* _About this task_
Your copy of the listing should be exact and should contain no pictures.

───── Supplied data ─────

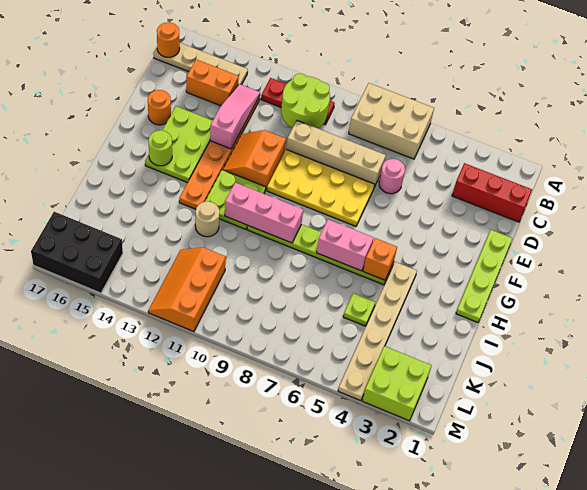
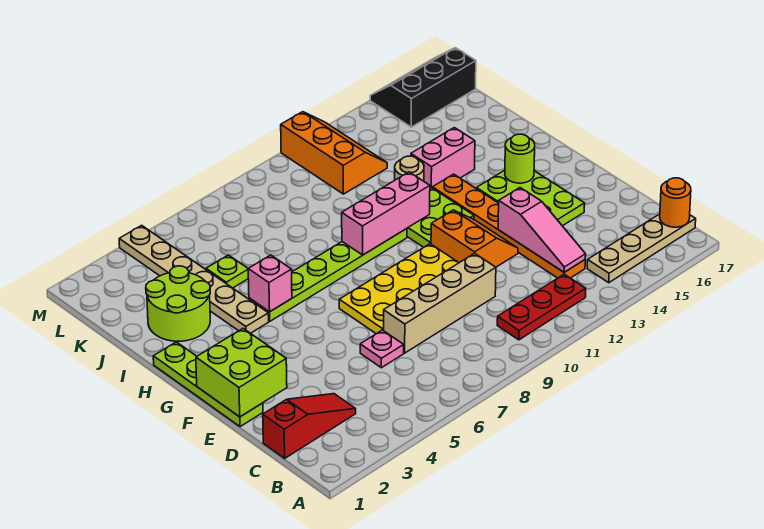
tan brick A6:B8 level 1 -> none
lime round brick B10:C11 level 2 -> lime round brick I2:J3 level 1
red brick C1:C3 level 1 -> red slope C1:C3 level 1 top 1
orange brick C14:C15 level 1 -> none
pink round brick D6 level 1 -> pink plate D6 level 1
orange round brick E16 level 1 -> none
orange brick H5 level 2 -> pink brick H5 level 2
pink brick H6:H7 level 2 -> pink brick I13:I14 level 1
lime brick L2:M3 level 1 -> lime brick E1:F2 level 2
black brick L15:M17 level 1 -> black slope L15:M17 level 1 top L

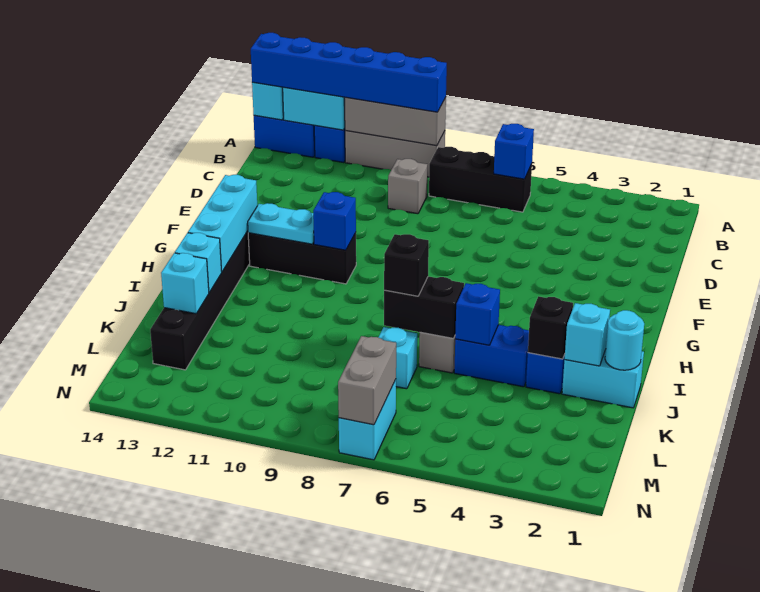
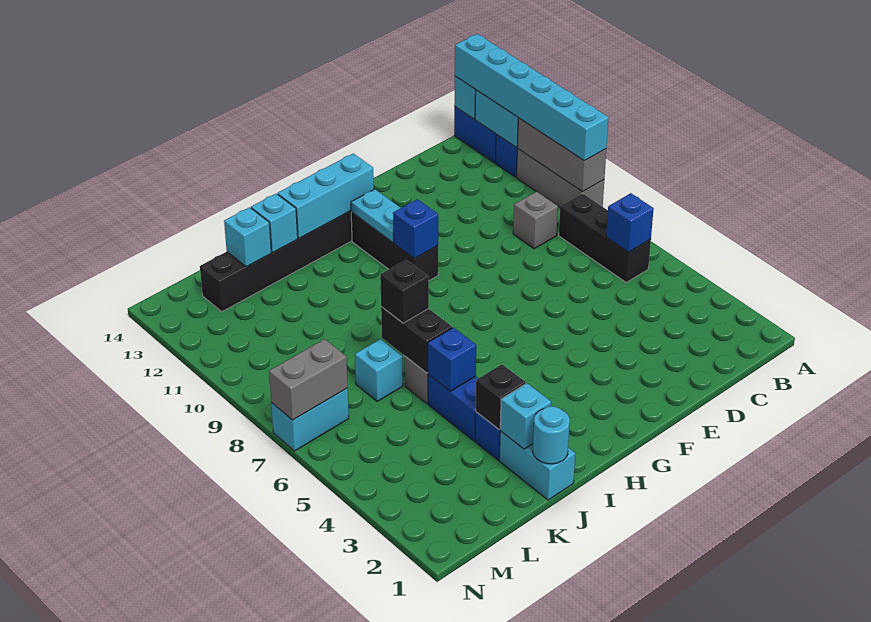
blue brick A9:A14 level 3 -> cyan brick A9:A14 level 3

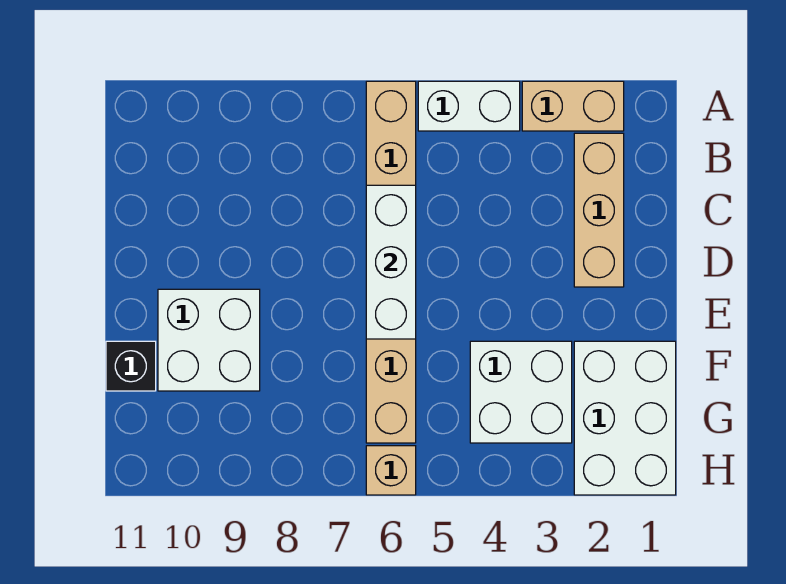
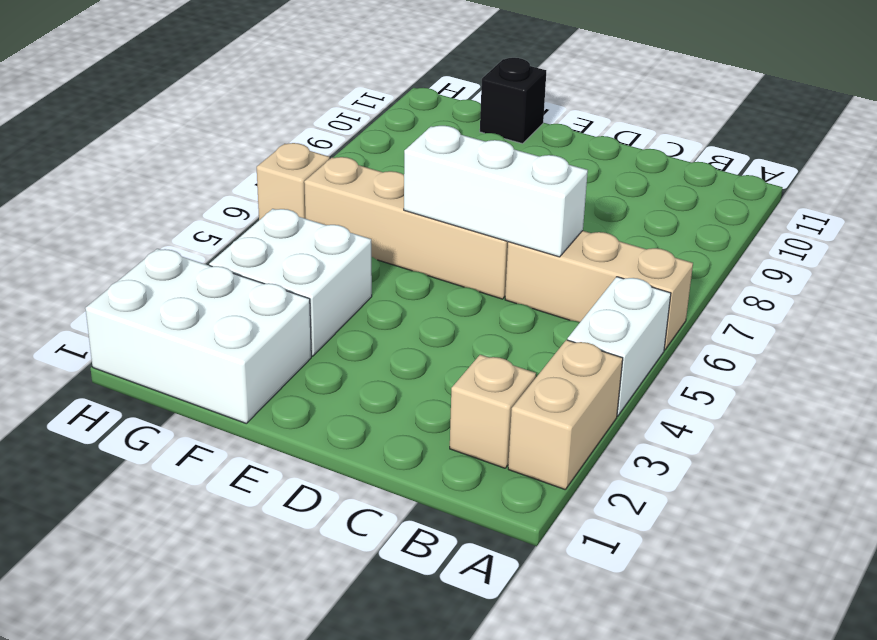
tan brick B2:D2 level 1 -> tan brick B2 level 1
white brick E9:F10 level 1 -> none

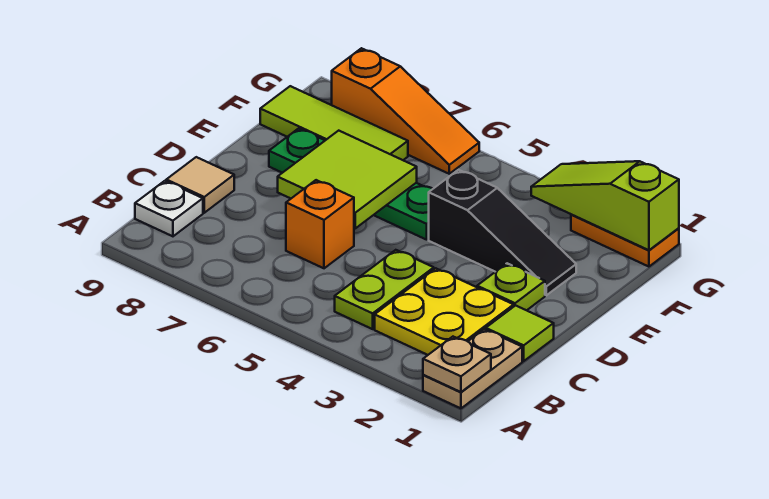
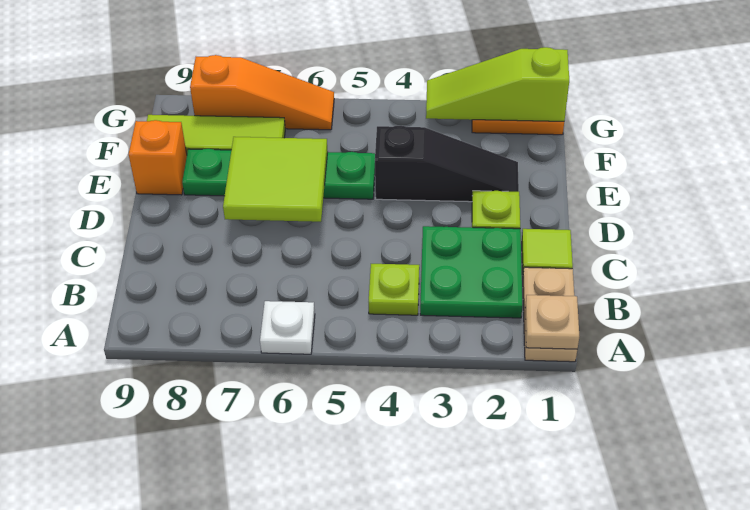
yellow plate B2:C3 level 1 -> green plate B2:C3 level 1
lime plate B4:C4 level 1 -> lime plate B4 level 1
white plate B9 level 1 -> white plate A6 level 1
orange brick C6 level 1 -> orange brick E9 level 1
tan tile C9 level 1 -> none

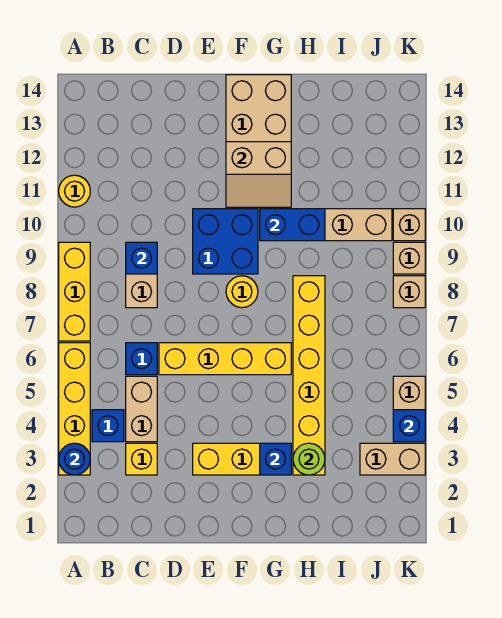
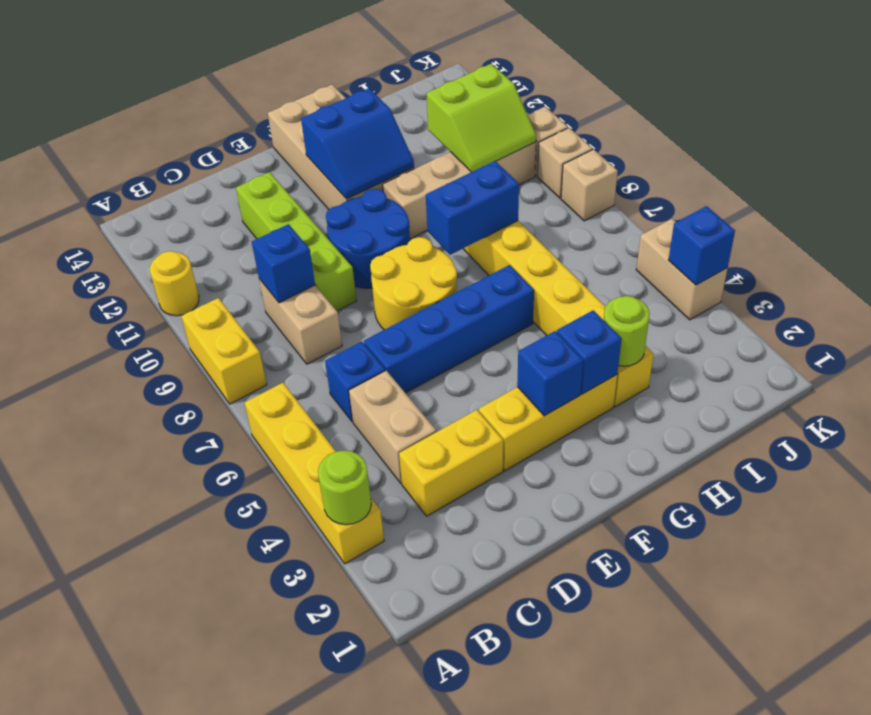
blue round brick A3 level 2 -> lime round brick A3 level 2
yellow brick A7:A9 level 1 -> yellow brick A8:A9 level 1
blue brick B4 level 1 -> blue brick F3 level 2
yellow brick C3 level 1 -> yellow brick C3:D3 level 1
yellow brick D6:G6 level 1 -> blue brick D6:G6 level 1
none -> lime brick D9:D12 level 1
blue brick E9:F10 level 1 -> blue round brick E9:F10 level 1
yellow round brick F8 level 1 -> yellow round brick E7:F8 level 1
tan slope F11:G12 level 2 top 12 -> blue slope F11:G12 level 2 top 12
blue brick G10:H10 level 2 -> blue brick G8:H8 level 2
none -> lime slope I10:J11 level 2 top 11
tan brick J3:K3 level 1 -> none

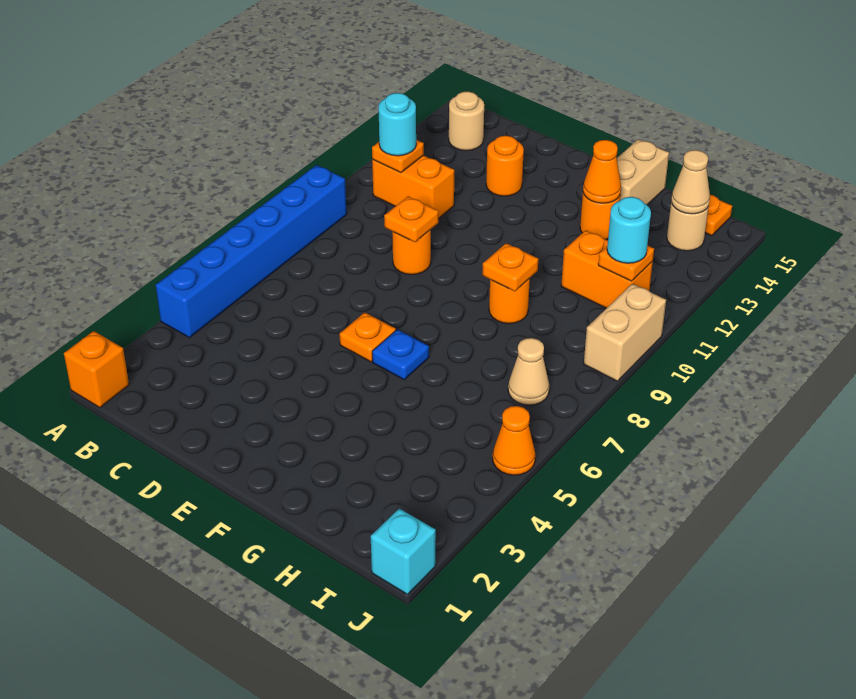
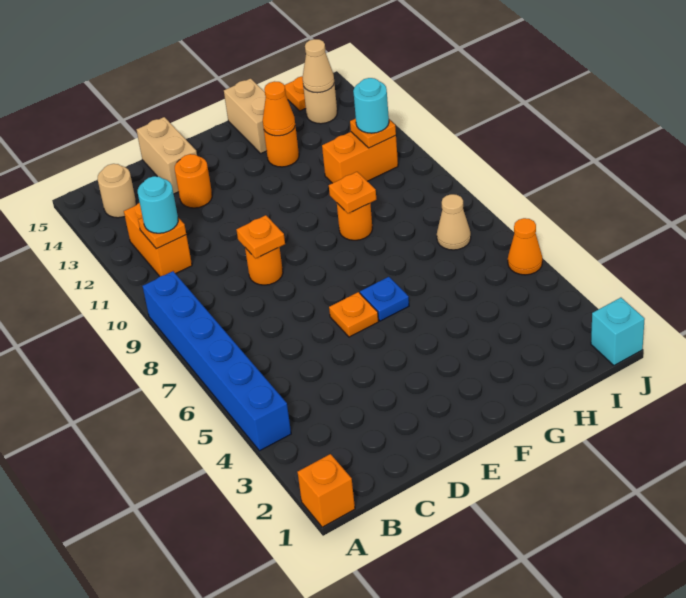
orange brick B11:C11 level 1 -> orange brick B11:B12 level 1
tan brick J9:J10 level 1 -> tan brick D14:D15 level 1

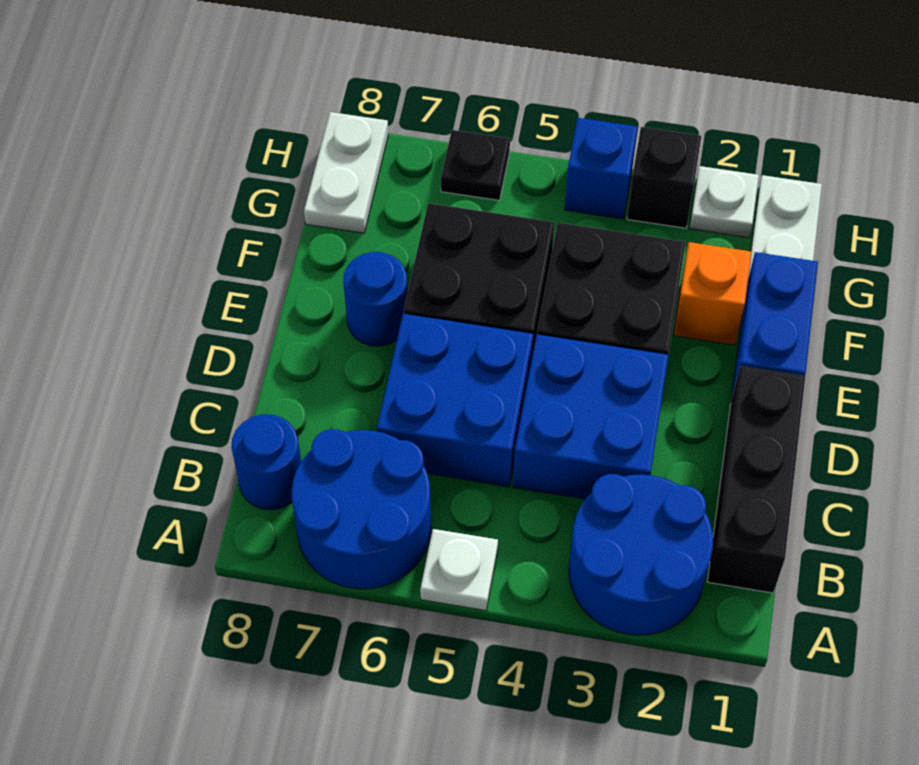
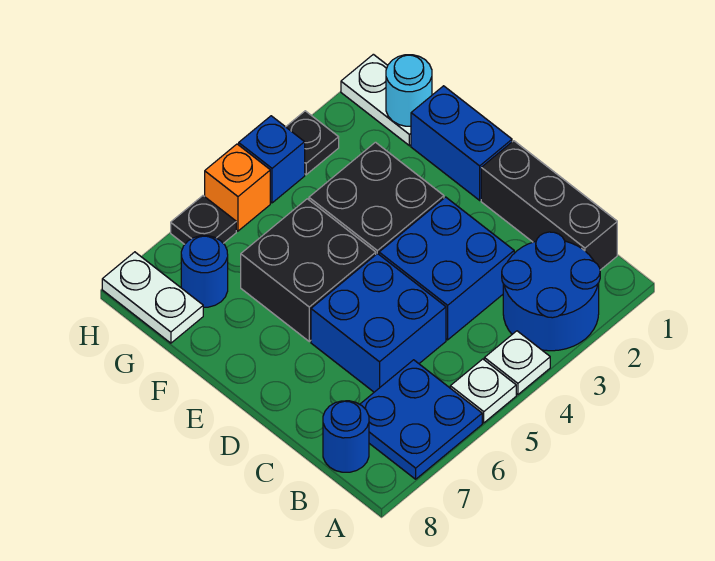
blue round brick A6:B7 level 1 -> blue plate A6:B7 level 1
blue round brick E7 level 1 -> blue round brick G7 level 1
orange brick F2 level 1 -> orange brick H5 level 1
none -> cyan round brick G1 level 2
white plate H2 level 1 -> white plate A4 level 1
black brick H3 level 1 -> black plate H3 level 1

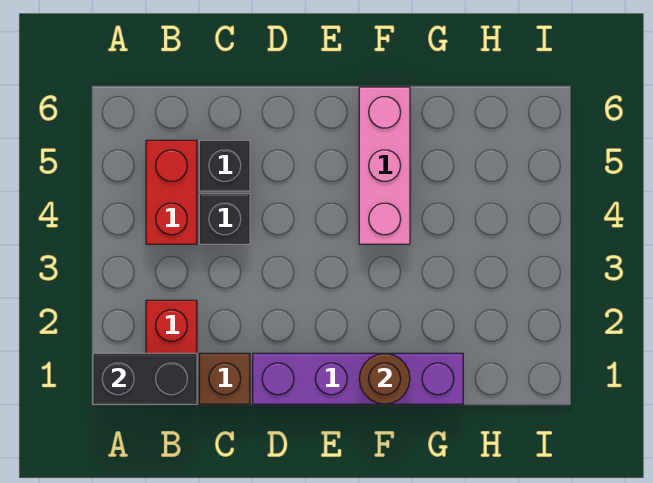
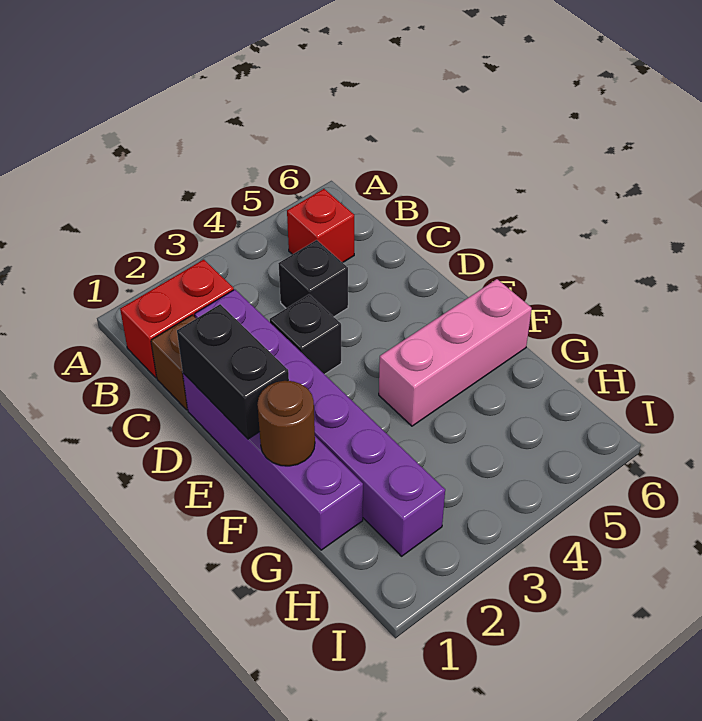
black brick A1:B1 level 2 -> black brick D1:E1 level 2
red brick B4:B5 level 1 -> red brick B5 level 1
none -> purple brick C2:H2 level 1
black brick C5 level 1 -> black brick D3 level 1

─────

* _Written solution_
tan brick A6:B8 level 1 -> none
lime round brick B10:C11 level 2 -> lime round brick I2:J3 level 1
red brick C1:C3 level 1 -> red slope C1:C3 level 1 top 1
orange brick C14:C15 level 1 -> none
pink round brick D6 level 1 -> pink plate D6 level 1
orange round brick E16 level 1 -> none
orange brick H5 level 2 -> pink brick H5 level 2
pink brick H6:H7 level 2 -> pink brick I13:I14 level 1
lime brick L2:M3 level 1 -> lime brick E1:F2 level 2
black brick L15:M17 level 1 -> black slope L15:M17 level 1 top L

blue brick A9:A14 level 3 -> cyan brick A9:A14 level 3

tan brick B2:D2 level 1 -> tan brick B2 level 1
white brick E9:F10 level 1 -> none

yellow plate B2:C3 level 1 -> green plate B2:C3 level 1
lime plate B4:C4 level 1 -> lime plate B4 level 1
white plate B9 level 1 -> white plate A6 level 1
orange brick C6 level 1 -> orange brick E9 level 1
tan tile C9 level 1 -> none

blue round brick A3 level 2 -> lime round brick A3 level 2
yellow brick A7:A9 level 1 -> yellow brick A8:A9 level 1
blue brick B4 level 1 -> blue brick F3 level 2
yellow brick C3 level 1 -> yellow brick C3:D3 level 1
yellow brick D6:G6 level 1 -> blue brick D6:G6 level 1
none -> lime brick D9:D12 level 1
blue brick E9:F10 level 1 -> blue round brick E9:F10 level 1
yellow round brick F8 level 1 -> yellow round brick E7:F8 level 1
tan slope F11:G12 level 2 top 12 -> blue slope F11:G12 level 2 top 12
blue brick G10:H10 level 2 -> blue brick G8:H8 level 2
none -> lime slope I10:J11 level 2 top 11
tan brick J3:K3 level 1 -> none

orange brick B11:C11 level 1 -> orange brick B11:B12 level 1
tan brick J9:J10 level 1 -> tan brick D14:D15 level 1

blue round brick A6:B7 level 1 -> blue plate A6:B7 level 1
blue round brick E7 level 1 -> blue round brick G7 level 1
orange brick F2 level 1 -> orange brick H5 level 1
none -> cyan round brick G1 level 2
white plate H2 level 1 -> white plate A4 level 1
black brick H3 level 1 -> black plate H3 level 1

black brick A1:B1 level 2 -> black brick D1:E1 level 2
red brick B4:B5 level 1 -> red brick B5 level 1
none -> purple brick C2:H2 level 1
black brick C5 level 1 -> black brick D3 level 1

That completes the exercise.